Available data:
════════

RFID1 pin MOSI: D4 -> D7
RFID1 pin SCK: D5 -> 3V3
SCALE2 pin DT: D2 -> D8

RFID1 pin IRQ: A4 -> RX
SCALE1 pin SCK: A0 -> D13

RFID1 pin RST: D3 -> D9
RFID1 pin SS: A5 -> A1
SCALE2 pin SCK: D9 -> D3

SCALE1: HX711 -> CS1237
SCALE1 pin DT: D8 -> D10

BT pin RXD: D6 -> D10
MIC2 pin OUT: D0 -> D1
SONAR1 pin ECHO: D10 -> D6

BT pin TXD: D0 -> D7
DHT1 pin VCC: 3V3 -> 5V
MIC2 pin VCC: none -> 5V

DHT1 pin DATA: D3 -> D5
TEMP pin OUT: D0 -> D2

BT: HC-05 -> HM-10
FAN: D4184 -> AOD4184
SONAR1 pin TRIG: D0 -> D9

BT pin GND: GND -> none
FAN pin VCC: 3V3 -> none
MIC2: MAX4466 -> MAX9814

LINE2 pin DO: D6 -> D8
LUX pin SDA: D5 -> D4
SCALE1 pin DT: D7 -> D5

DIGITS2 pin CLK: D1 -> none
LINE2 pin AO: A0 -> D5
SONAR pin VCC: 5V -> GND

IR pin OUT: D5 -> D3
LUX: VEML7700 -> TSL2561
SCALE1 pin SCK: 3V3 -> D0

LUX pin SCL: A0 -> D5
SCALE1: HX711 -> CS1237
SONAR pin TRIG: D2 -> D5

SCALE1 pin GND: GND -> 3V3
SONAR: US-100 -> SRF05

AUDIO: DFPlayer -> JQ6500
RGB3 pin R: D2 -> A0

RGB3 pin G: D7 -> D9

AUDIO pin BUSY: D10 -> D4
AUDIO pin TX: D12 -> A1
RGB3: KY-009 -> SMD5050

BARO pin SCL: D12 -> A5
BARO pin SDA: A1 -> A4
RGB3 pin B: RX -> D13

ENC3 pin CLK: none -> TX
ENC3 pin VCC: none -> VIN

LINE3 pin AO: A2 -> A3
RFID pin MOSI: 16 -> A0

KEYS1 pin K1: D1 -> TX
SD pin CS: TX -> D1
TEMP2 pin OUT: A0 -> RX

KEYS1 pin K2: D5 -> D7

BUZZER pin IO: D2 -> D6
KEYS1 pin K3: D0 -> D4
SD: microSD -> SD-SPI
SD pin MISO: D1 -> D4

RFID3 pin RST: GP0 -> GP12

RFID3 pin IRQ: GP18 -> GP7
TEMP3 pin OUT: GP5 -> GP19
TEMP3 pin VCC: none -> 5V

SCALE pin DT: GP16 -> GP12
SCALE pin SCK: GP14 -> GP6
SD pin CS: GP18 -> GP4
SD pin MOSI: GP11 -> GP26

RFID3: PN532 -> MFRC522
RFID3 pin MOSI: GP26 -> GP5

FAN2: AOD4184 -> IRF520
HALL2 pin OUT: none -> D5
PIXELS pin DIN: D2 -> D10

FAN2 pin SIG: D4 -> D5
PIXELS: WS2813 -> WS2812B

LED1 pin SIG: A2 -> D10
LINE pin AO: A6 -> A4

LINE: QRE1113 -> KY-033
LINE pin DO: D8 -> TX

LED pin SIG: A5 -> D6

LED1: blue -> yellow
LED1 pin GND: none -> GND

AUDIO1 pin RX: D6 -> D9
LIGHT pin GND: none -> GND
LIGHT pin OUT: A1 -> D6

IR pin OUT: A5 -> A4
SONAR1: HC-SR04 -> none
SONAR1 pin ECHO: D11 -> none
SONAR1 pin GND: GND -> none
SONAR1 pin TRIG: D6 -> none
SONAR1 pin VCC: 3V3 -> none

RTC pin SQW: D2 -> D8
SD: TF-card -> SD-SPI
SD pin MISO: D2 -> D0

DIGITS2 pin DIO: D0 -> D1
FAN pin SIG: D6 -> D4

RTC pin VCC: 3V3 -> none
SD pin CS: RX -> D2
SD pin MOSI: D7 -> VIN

════════

Work order: Count the lines of these entries that hold the string "LIGHT", and give only that number.

Finished exercise: 2